PROVIDED RECORDS:
--- START ---

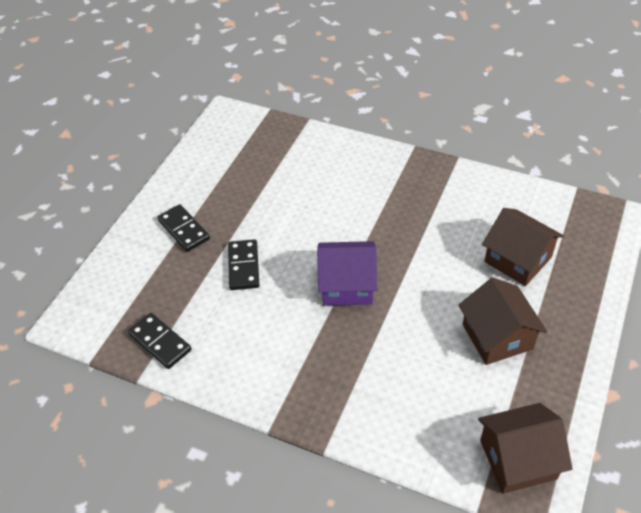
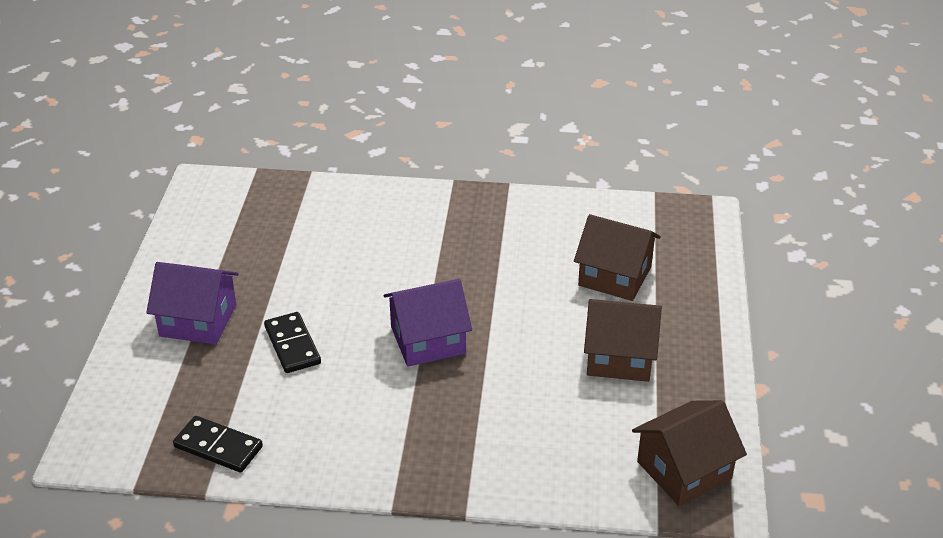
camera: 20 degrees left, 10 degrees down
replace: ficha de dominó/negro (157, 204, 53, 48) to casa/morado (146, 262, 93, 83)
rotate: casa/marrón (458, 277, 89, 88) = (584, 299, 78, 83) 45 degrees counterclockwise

--- END ---
--- START ---

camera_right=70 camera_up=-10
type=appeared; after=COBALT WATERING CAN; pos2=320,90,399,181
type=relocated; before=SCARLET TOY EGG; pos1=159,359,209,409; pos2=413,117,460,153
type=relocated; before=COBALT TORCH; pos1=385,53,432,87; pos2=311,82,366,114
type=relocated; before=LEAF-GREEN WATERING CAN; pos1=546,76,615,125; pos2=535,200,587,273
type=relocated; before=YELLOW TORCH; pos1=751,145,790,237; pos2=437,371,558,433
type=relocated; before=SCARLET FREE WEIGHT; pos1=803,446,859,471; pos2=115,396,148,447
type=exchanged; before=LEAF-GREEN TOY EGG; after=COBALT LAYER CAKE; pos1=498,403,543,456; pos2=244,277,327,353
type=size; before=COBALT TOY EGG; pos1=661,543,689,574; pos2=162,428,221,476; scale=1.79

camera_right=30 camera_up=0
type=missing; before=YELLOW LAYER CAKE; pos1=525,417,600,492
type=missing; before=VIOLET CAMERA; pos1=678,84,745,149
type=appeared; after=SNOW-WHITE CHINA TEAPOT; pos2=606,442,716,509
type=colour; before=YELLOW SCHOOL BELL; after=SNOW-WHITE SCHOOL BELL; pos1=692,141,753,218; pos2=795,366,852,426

--- END ---

ACTION ITEM:
When you reach the line with "type=relocated; before=YELLOW TORCH;" in the records above, start writing out lines exactly, and stop once the line with "type=exchanged; before=LEAF-GREEN TOY" has been written; include nothing else.

OUTPUT OF THE TASK:
type=relocated; before=YELLOW TORCH; pos1=751,145,790,237; pos2=437,371,558,433
type=relocated; before=SCARLET FREE WEIGHT; pos1=803,446,859,471; pos2=115,396,148,447
type=exchanged; before=LEAF-GREEN TOY EGG; after=COBALT LAYER CAKE; pos1=498,403,543,456; pos2=244,277,327,353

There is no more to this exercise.